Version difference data
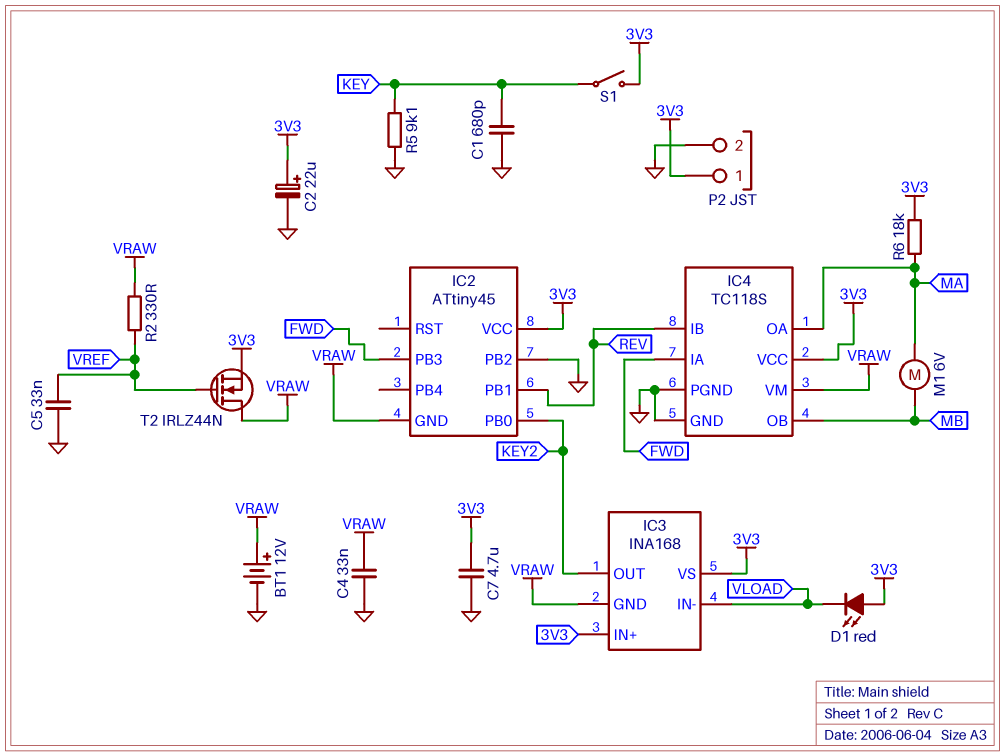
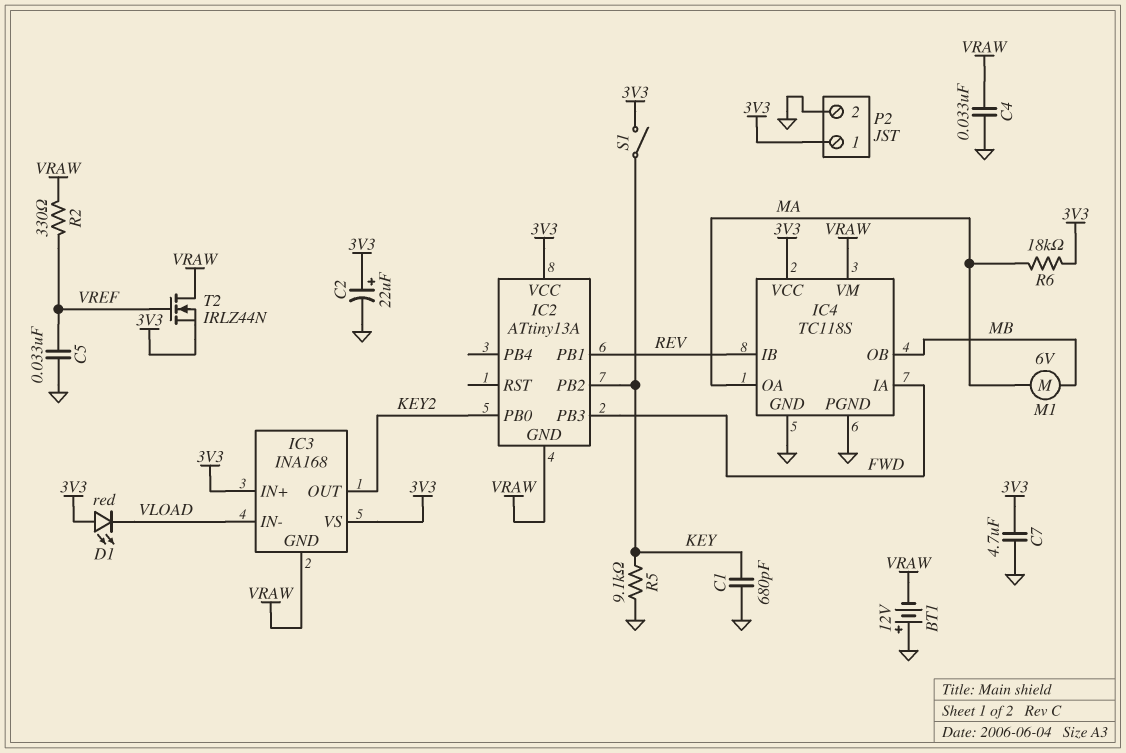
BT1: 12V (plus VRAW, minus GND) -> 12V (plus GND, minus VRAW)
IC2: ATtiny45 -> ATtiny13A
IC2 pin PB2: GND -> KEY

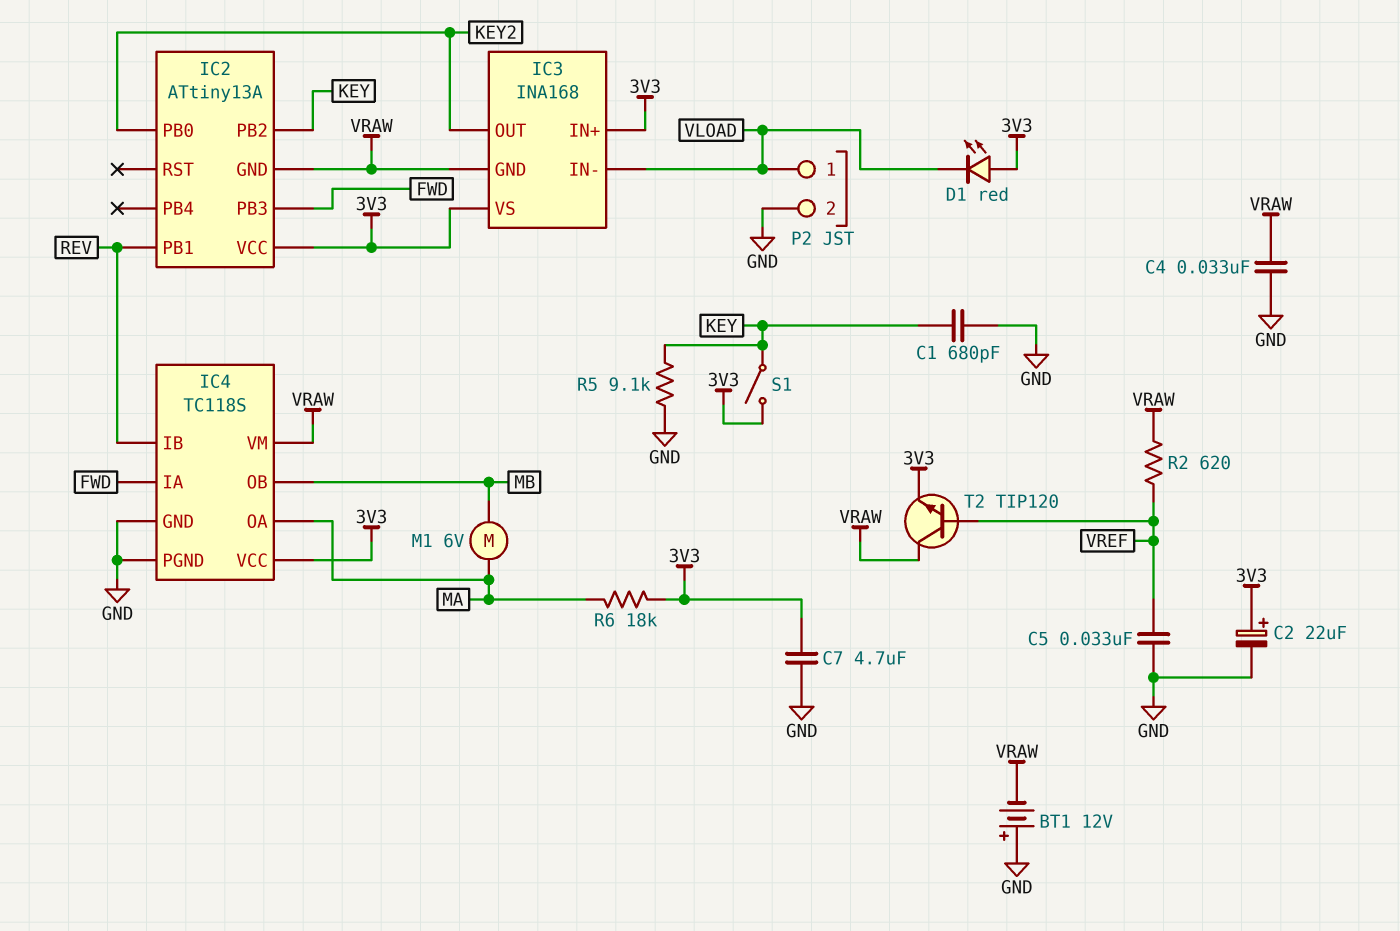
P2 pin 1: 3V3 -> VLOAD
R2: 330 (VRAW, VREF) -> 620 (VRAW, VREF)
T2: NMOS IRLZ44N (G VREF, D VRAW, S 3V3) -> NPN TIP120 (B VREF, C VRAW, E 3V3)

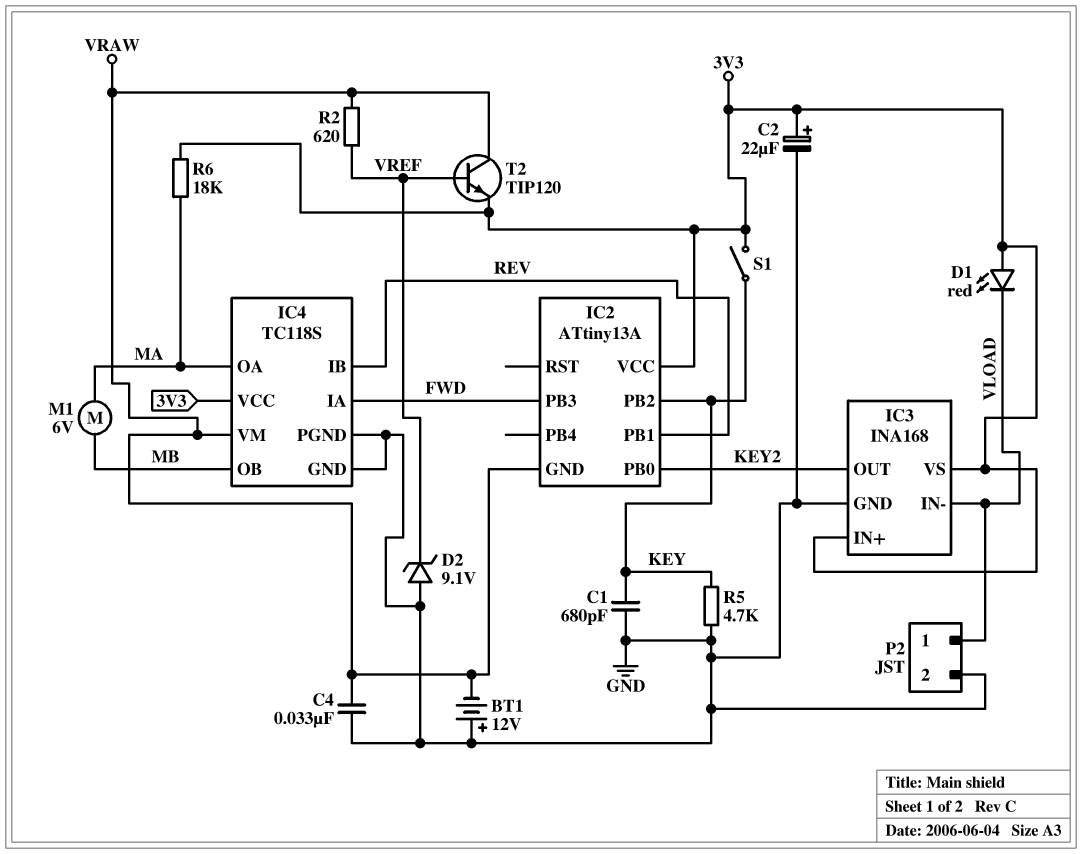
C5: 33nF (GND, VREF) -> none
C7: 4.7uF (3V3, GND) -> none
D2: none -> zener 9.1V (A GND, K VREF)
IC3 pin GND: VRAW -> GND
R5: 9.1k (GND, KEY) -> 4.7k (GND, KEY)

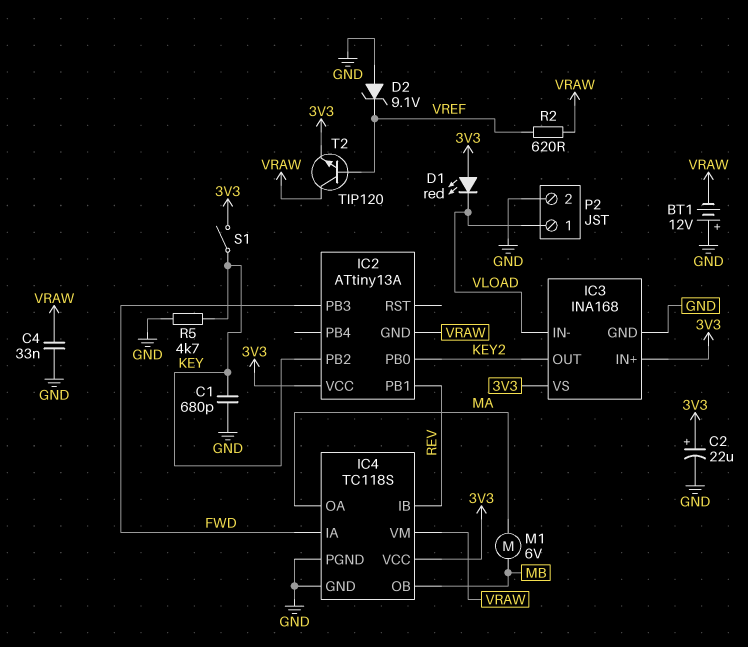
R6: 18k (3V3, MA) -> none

**Work item:** Write out each line again, exactly as it appears above, except for any picture.

**Solution to this exercise:**
BT1: 12V (plus VRAW, minus GND) -> 12V (plus GND, minus VRAW)
IC2: ATtiny45 -> ATtiny13A
IC2 pin PB2: GND -> KEY

P2 pin 1: 3V3 -> VLOAD
R2: 330 (VRAW, VREF) -> 620 (VRAW, VREF)
T2: NMOS IRLZ44N (G VREF, D VRAW, S 3V3) -> NPN TIP120 (B VREF, C VRAW, E 3V3)

C5: 33nF (GND, VREF) -> none
C7: 4.7uF (3V3, GND) -> none
D2: none -> zener 9.1V (A GND, K VREF)
IC3 pin GND: VRAW -> GND
R5: 9.1k (GND, KEY) -> 4.7k (GND, KEY)

R6: 18k (3V3, MA) -> none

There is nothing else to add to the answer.